Exercise details => Return the run of lines below that opens with the line containing "black pentagon: (482, 356)" and closes with the line containing "green hexagon: (378, 472)", keeping each one exact.

Exercise data =>
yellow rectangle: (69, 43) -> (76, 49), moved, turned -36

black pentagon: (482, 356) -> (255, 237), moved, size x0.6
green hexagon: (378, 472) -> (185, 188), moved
...
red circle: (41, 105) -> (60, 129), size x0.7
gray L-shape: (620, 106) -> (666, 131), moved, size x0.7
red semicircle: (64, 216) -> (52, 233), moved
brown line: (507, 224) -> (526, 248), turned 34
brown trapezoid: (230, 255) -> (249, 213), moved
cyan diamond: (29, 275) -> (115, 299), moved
* * *
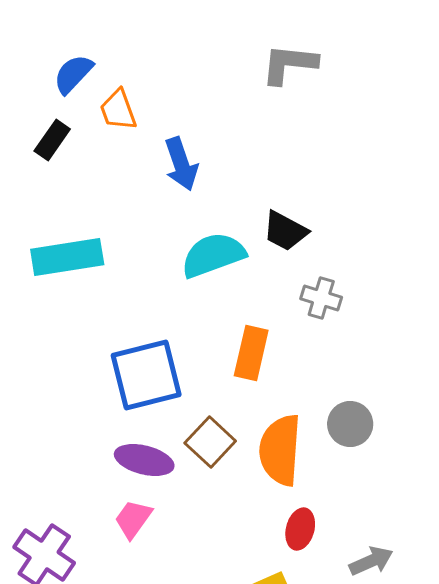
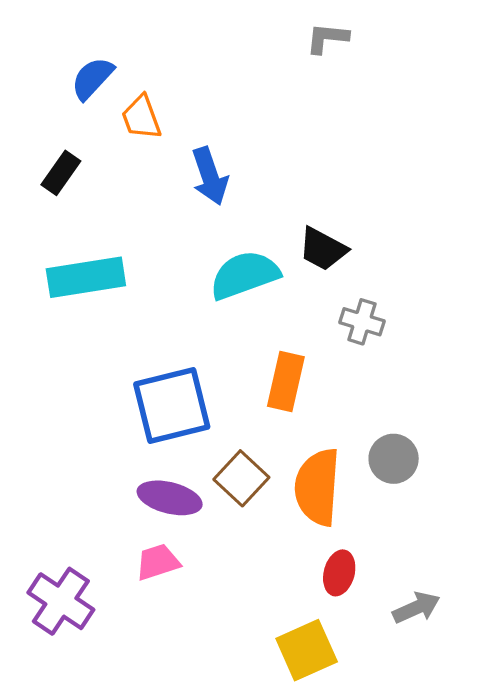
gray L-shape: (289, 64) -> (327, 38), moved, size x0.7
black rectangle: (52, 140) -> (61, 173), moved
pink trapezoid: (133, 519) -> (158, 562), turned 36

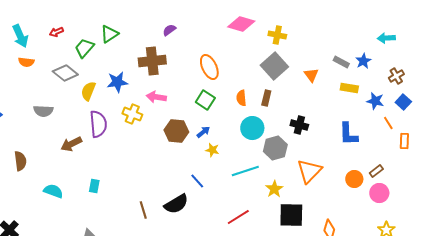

Result of the exercise =>
black pentagon: (482, 356) -> (255, 237), moved, size x0.6
green hexagon: (378, 472) -> (185, 188), moved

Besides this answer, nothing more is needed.